Data entries
Content starts

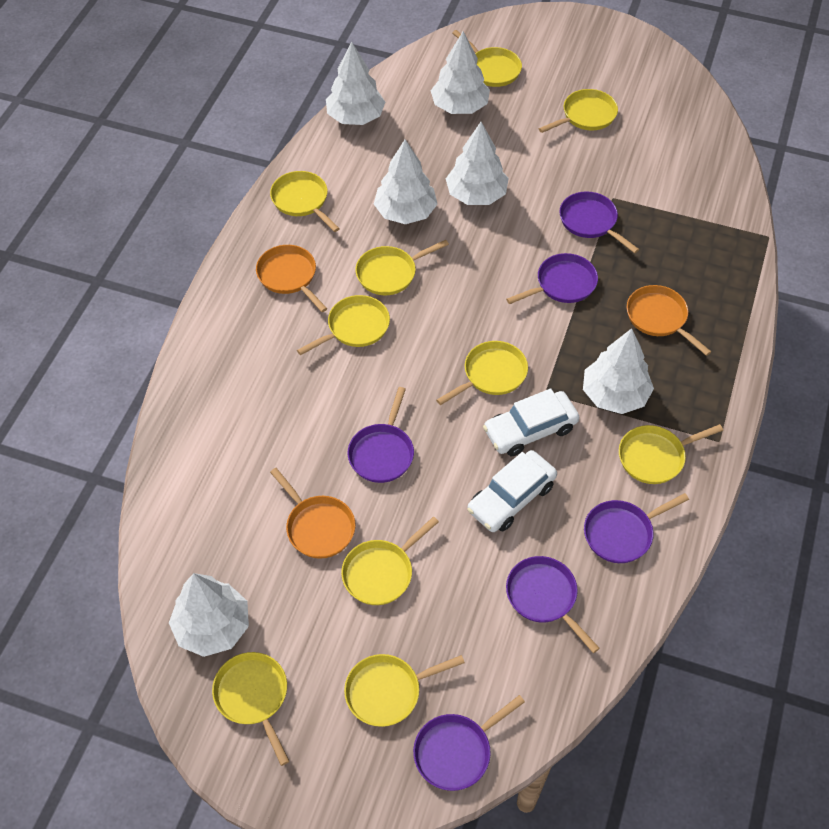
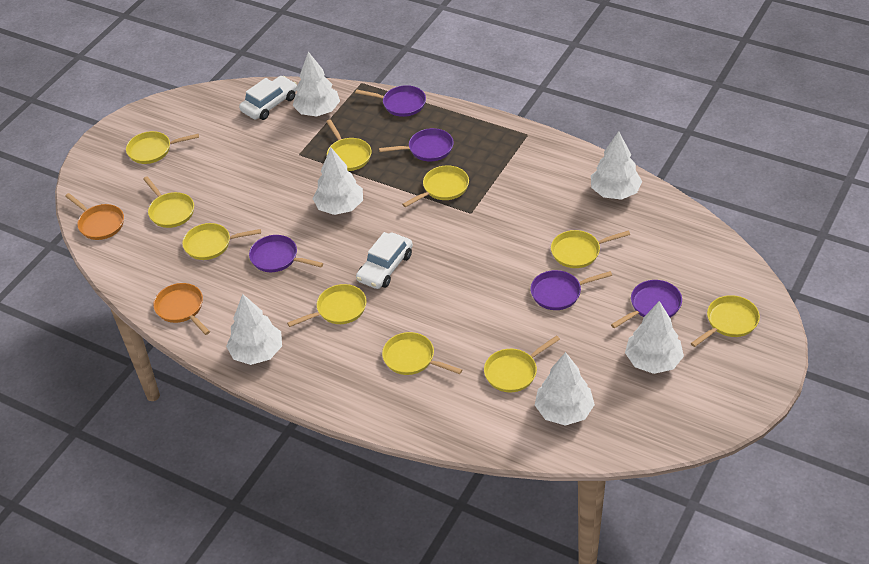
orange pan: 3 -> 2
purple pan: 6 -> 5

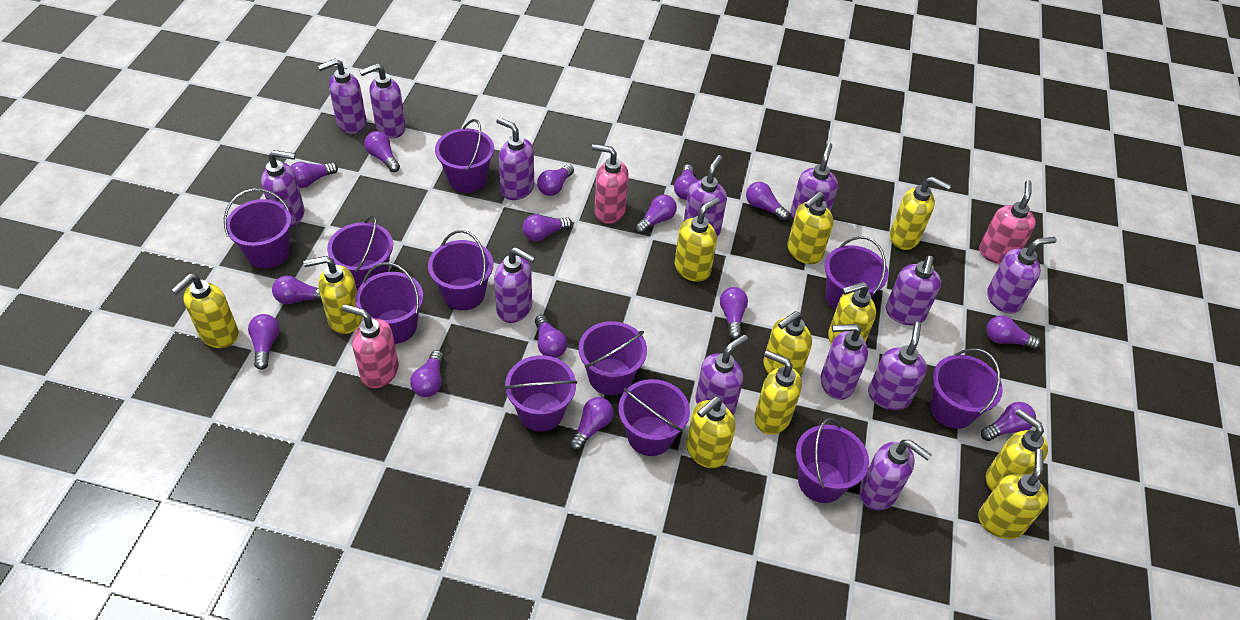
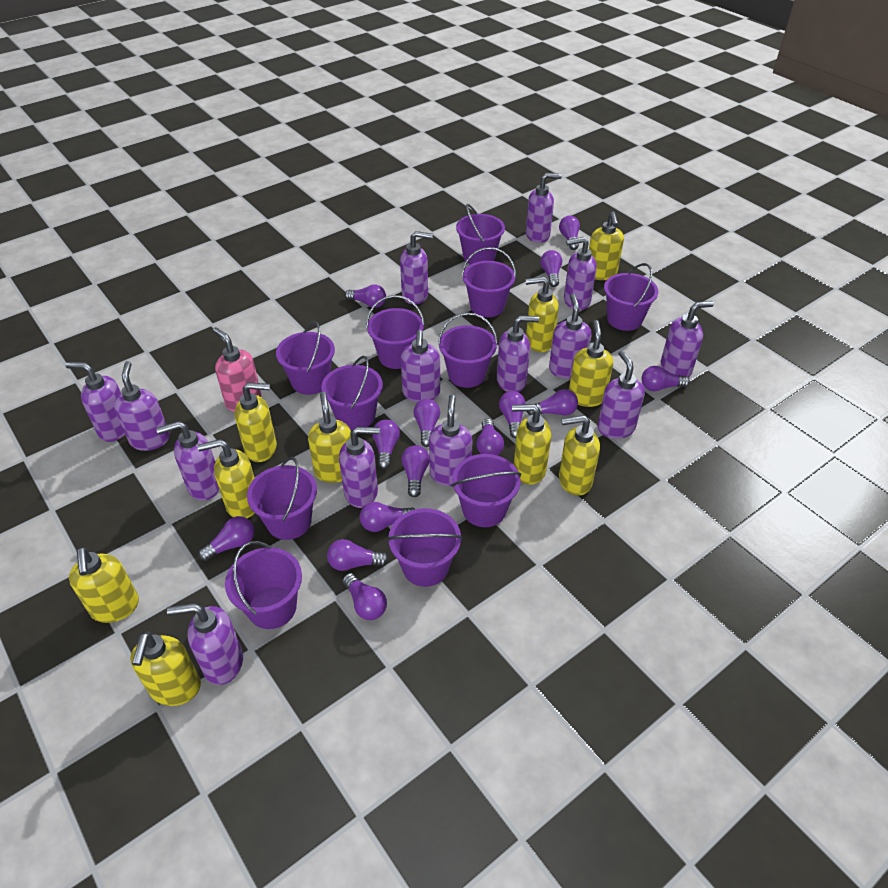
pink soap dispenser: 3 -> 1
purple light bulb: 15 -> 14
purple soap dispenser: 13 -> 14
yellow soap dispenser: 11 -> 10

Content ends

Would you give the records again exactly, dropping the pictures?

orange pan: 3 -> 2
purple pan: 6 -> 5

pink soap dispenser: 3 -> 1
purple light bulb: 15 -> 14
purple soap dispenser: 13 -> 14
yellow soap dispenser: 11 -> 10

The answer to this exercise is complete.